[Version difference data]
────────────────────
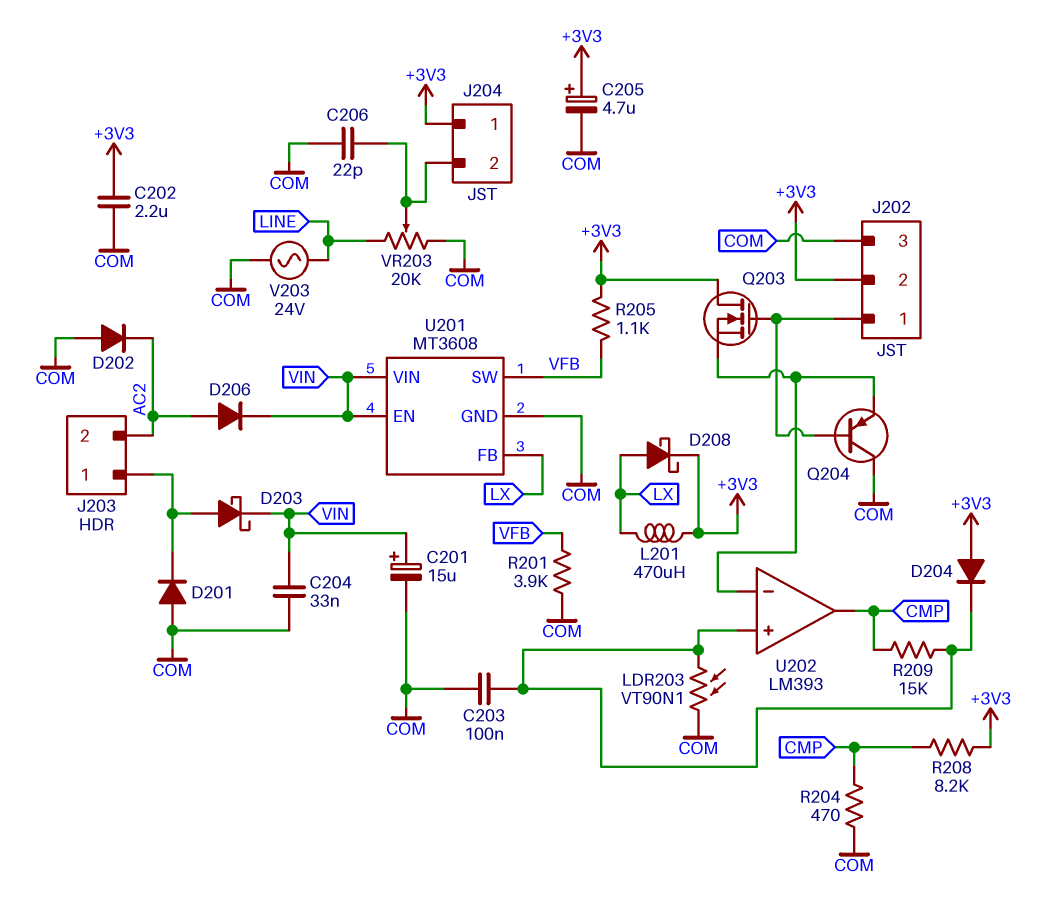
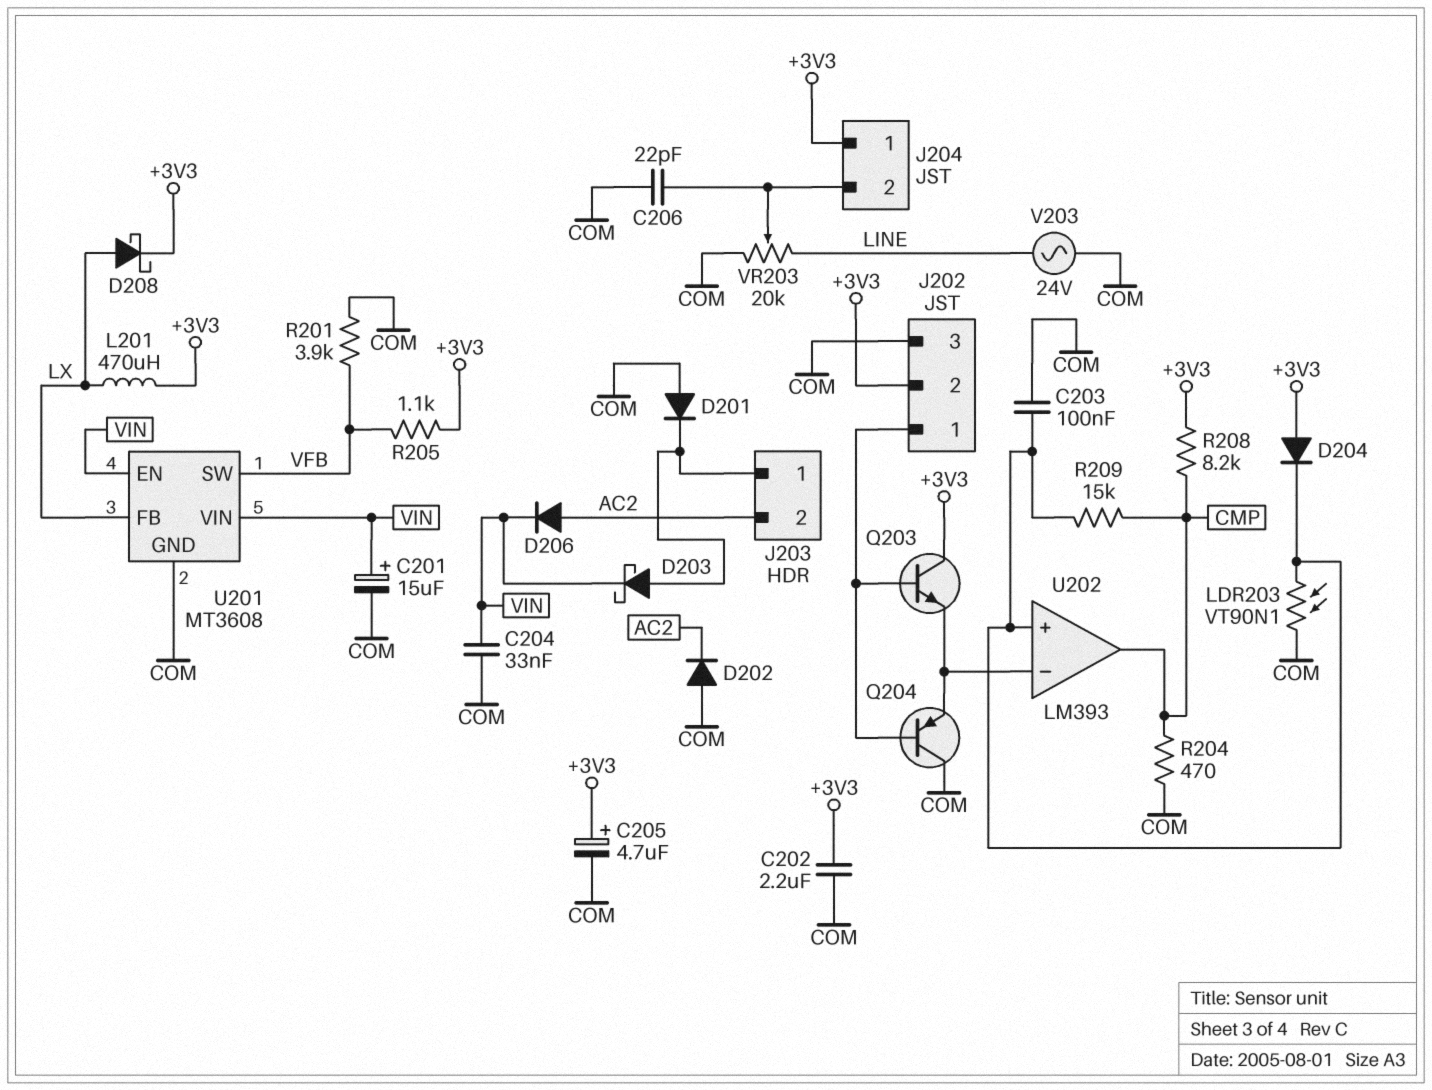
Q203: NMOS (G J202/1, D +3V3, S U202/in-) -> NPN (B J202/1, C +3V3, E U202/in-)

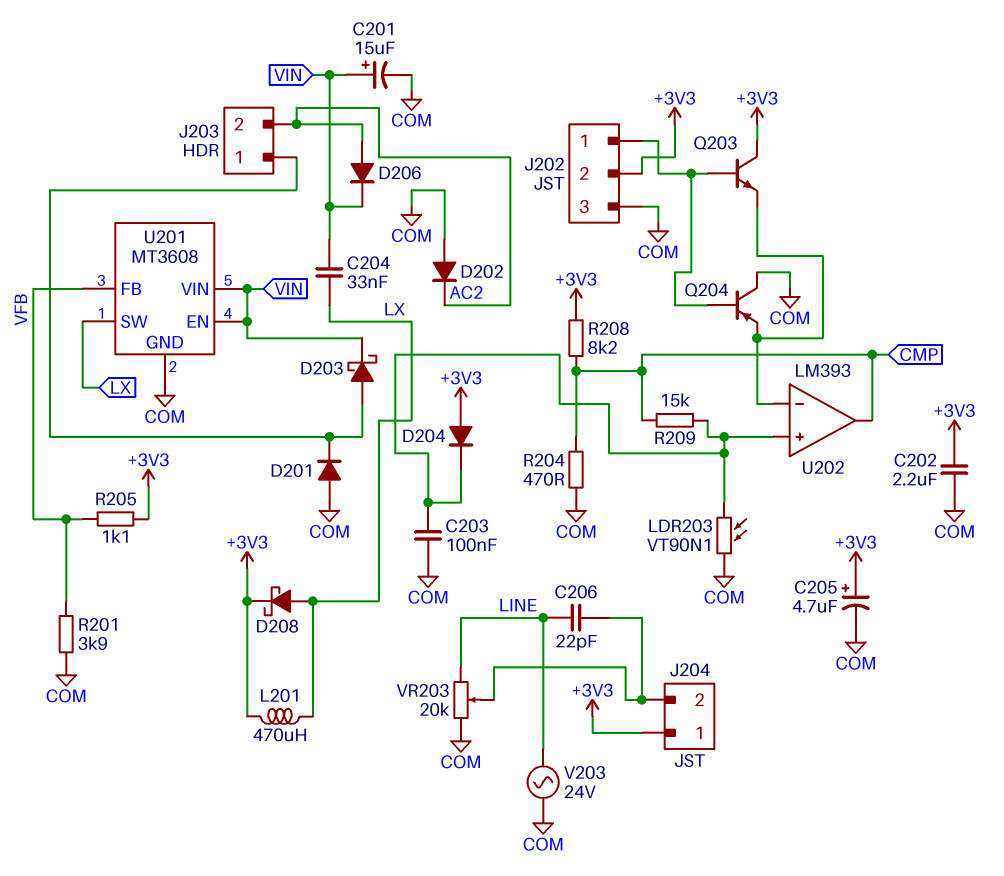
C204: 33nF (COM, VIN) -> 33nF (LX, VIN)
C206: 22pF (COM, J204/2) -> 22pF (J204/2, LINE)
U201 pin FB: LX -> VFB
U201 pin SW: VFB -> LX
────────────────────
**YOUR OBJECTIVE**
Please reproduce the entries above exactly, omitting every picture.

**SOLVED EXERCISE**
Q203: NMOS (G J202/1, D +3V3, S U202/in-) -> NPN (B J202/1, C +3V3, E U202/in-)

C204: 33nF (COM, VIN) -> 33nF (LX, VIN)
C206: 22pF (COM, J204/2) -> 22pF (J204/2, LINE)
U201 pin FB: LX -> VFB
U201 pin SW: VFB -> LX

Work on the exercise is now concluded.